§ **Your goal**
From the entries below, count the lines with "none". Write only the count.

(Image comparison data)
:::::

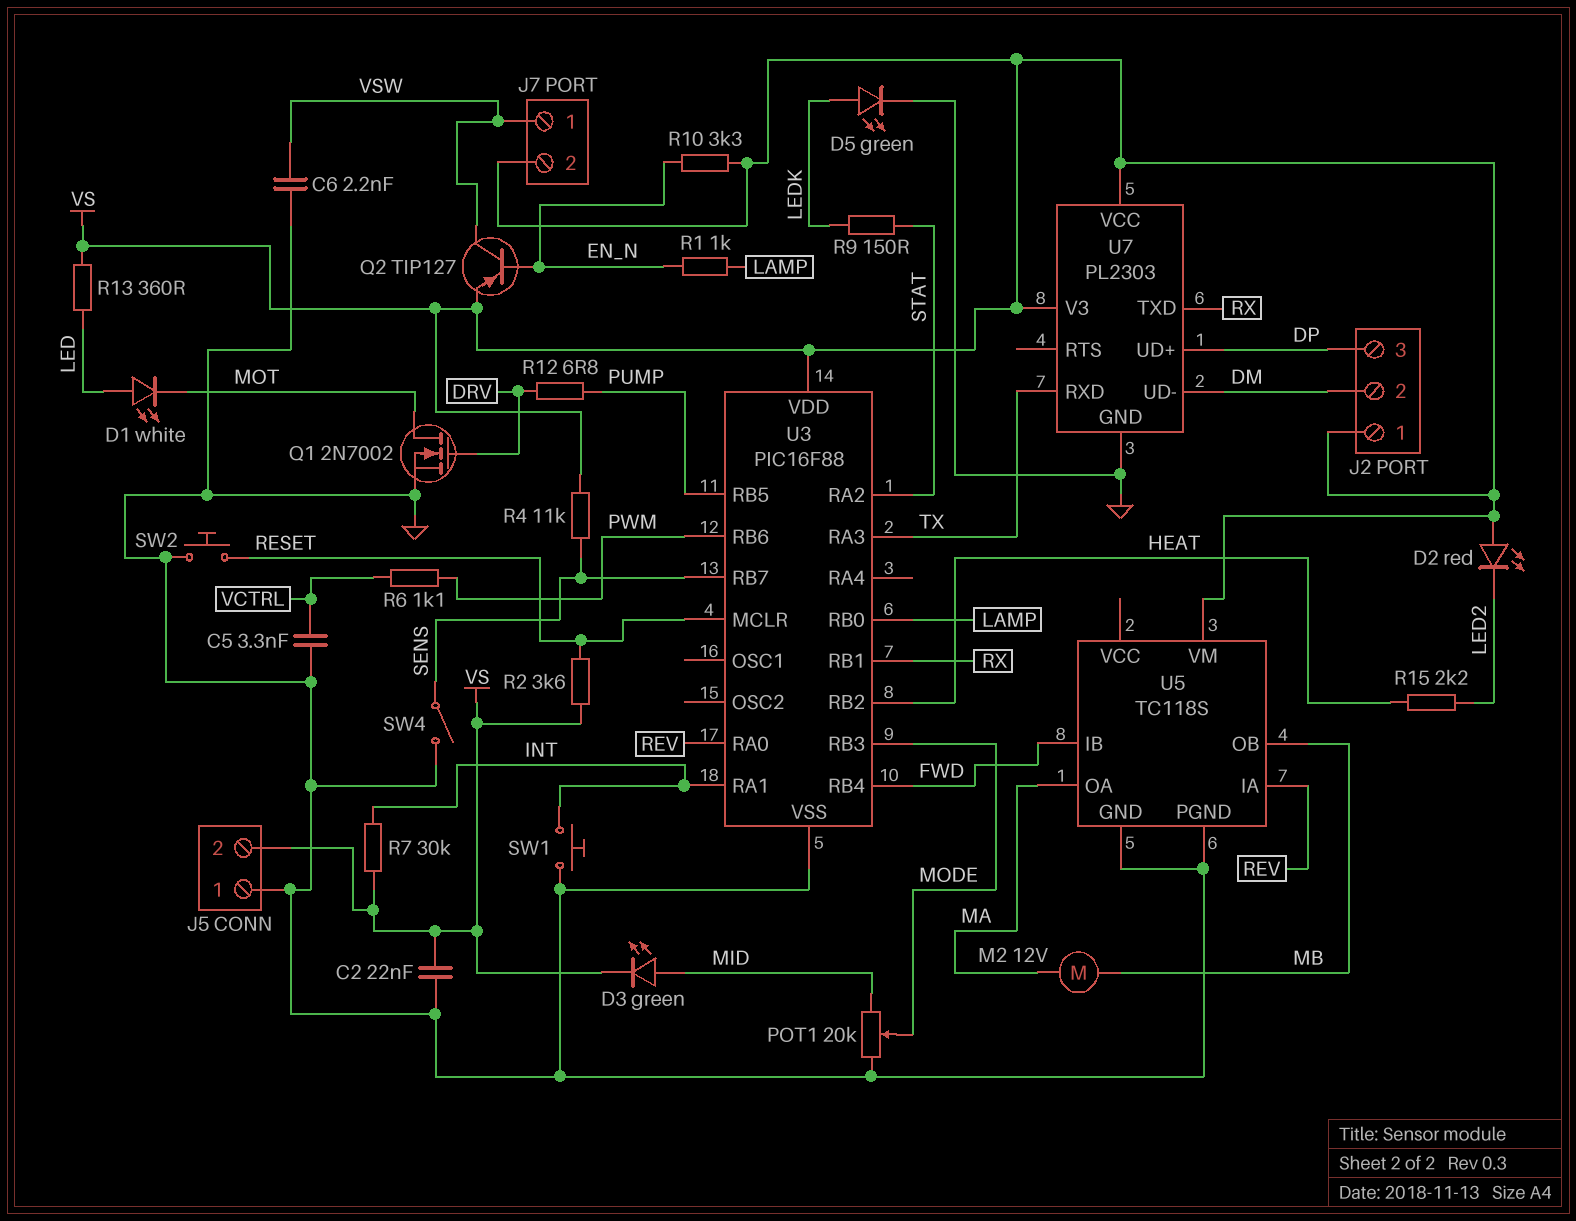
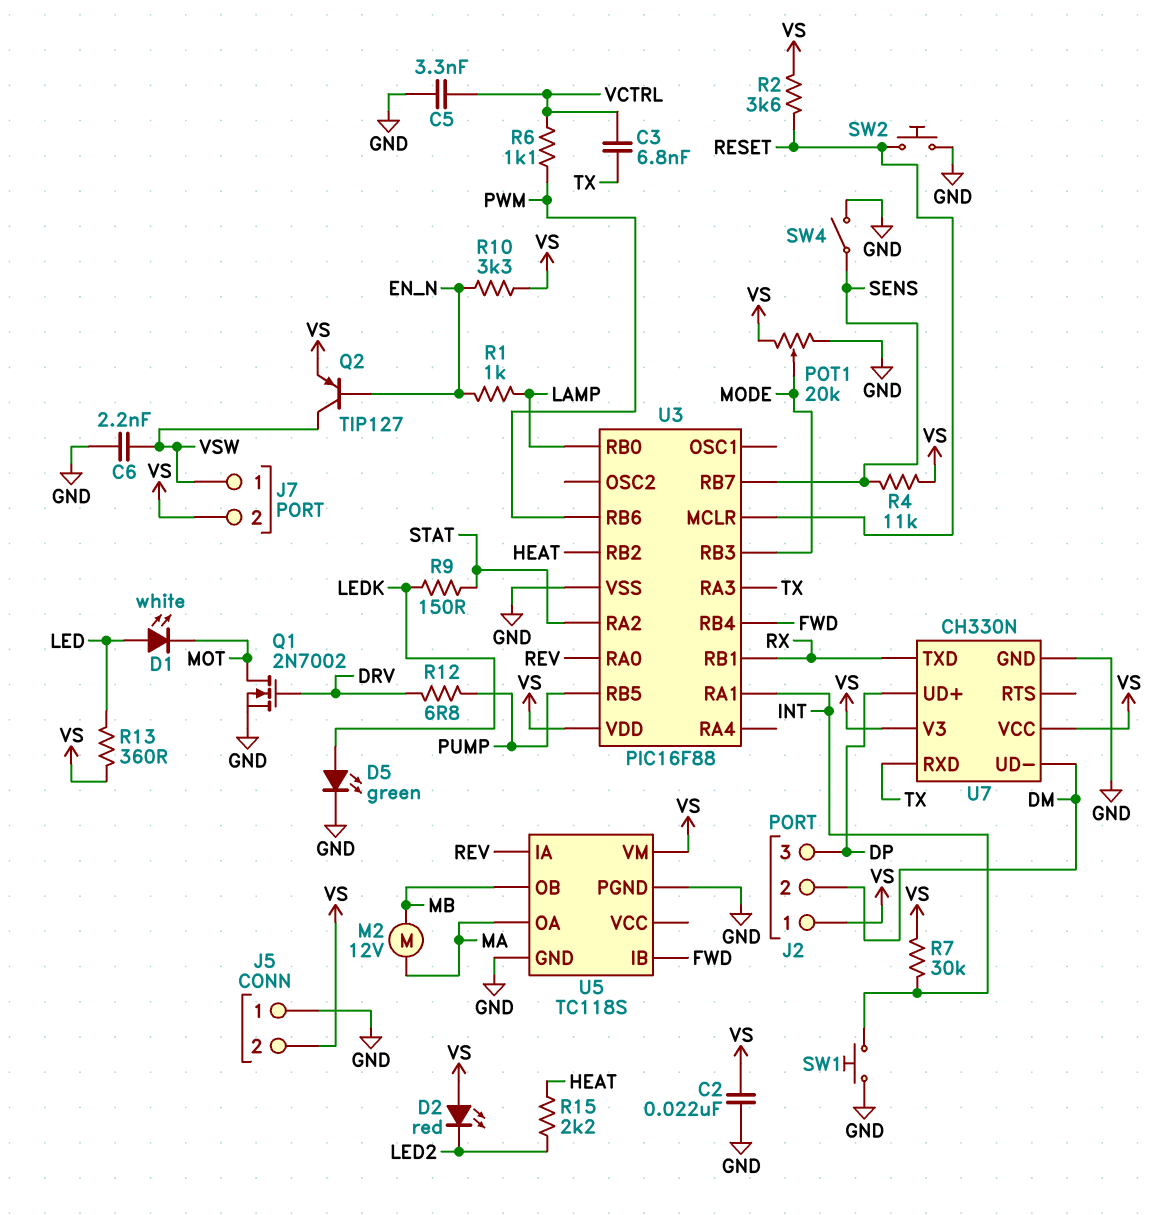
C3: none -> 6.8nF (TX, VCTRL)
D3: LED green (A MID, K VS) -> none
POT1: 20k (GND, MID, wiper MODE) -> 20k (GND, VS, wiper MODE)
U7: PL2303 -> CH330N

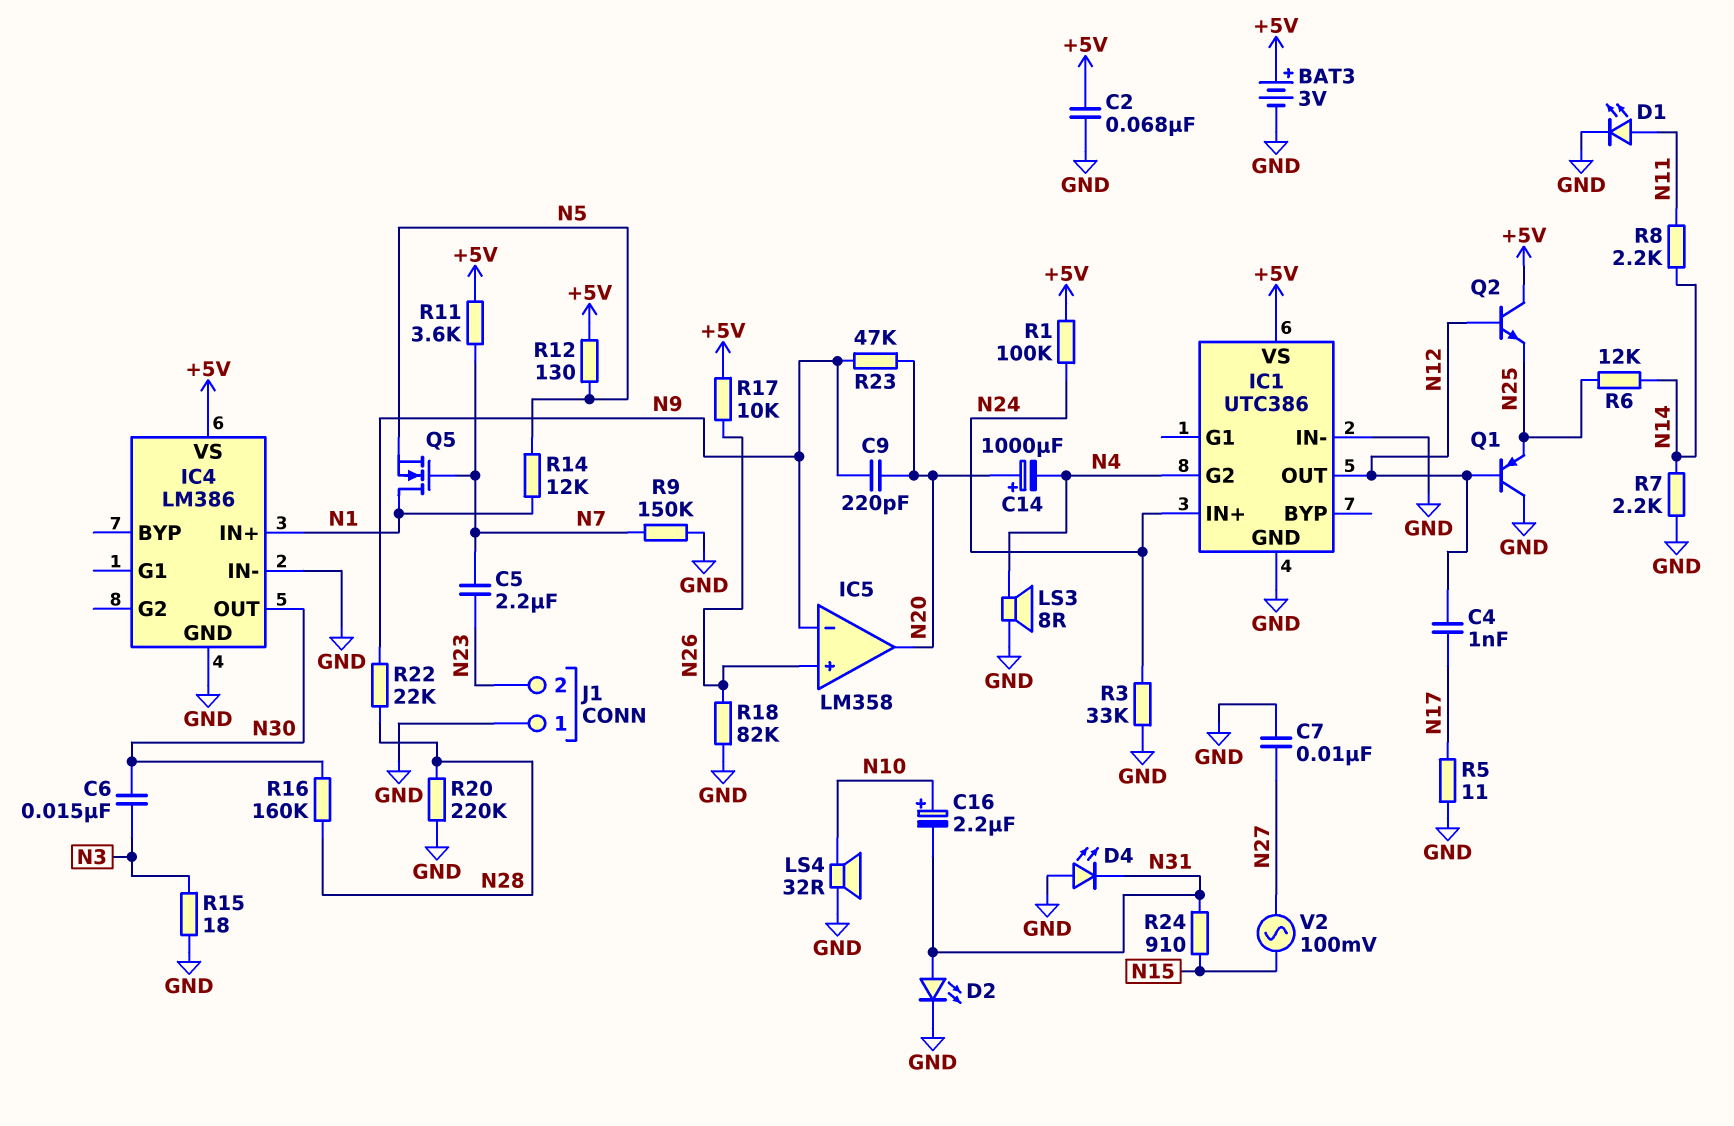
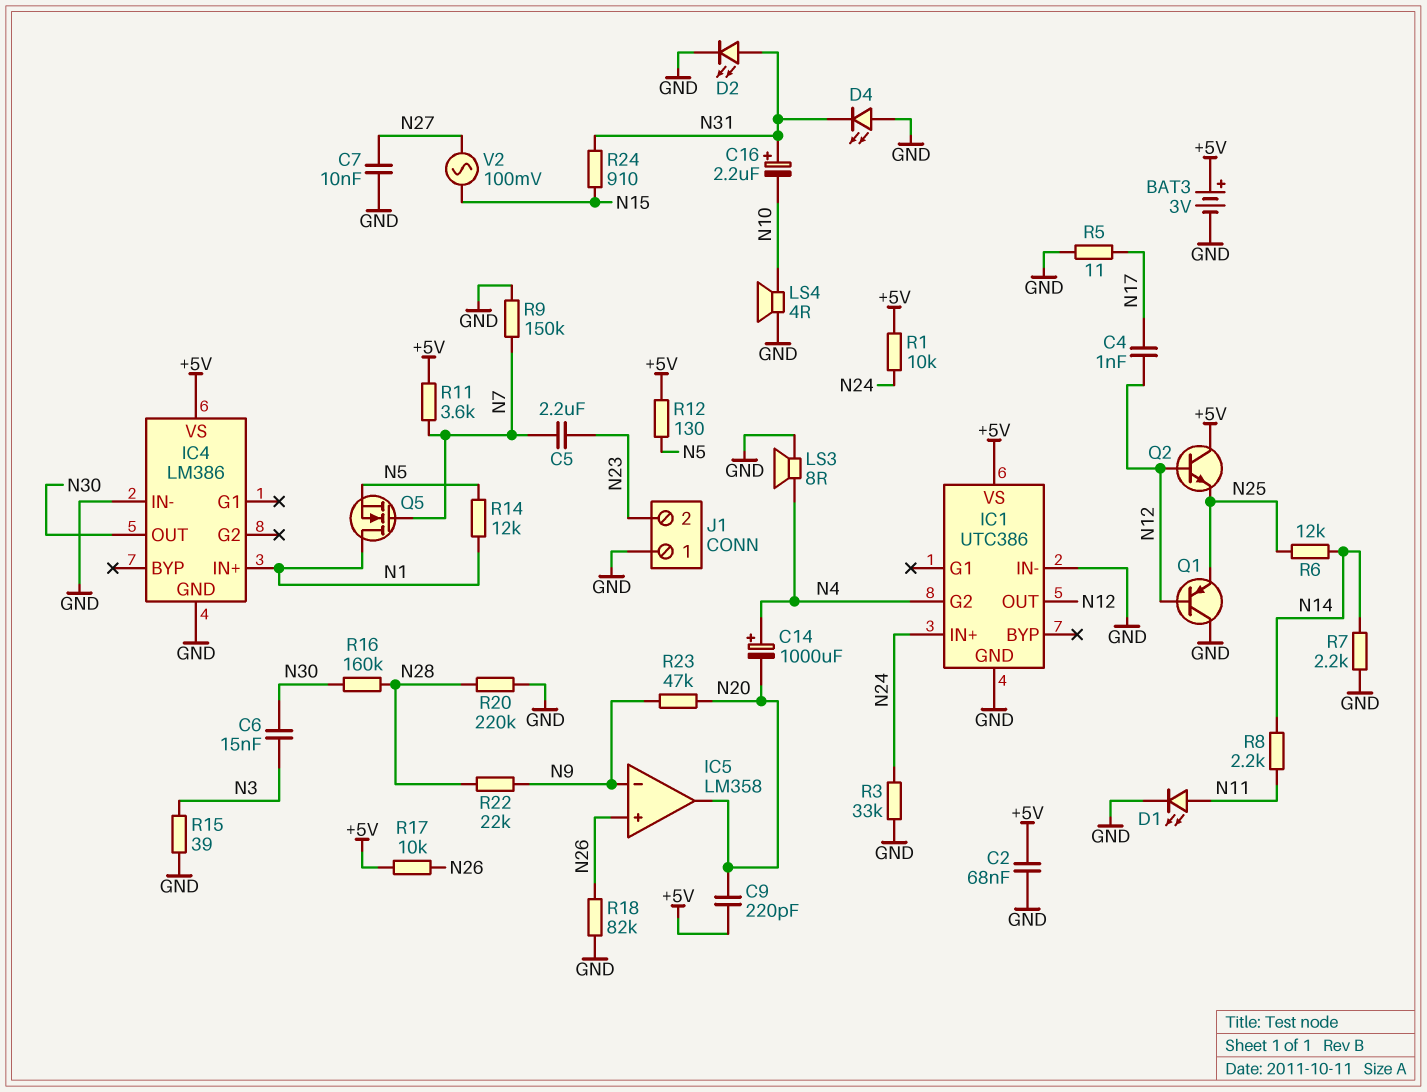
C9: 220pF (N9, N20) -> 220pF (+5V, N20)
C14: 1000uF (plus N20, minus N4) -> 1000uF (plus N4, minus N20)
C16: 2.2uF (plus N10, minus N31) -> 2.2uF (plus N31, minus N10)
LS4: speaker 32R (GND, N10) -> speaker 4R (GND, N10)
R1: 100k (+5V, N24) -> 10k (+5V, N24)
R15: 18 (GND, N3) -> 39 (GND, N3)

:::::

§ **Task solution**
2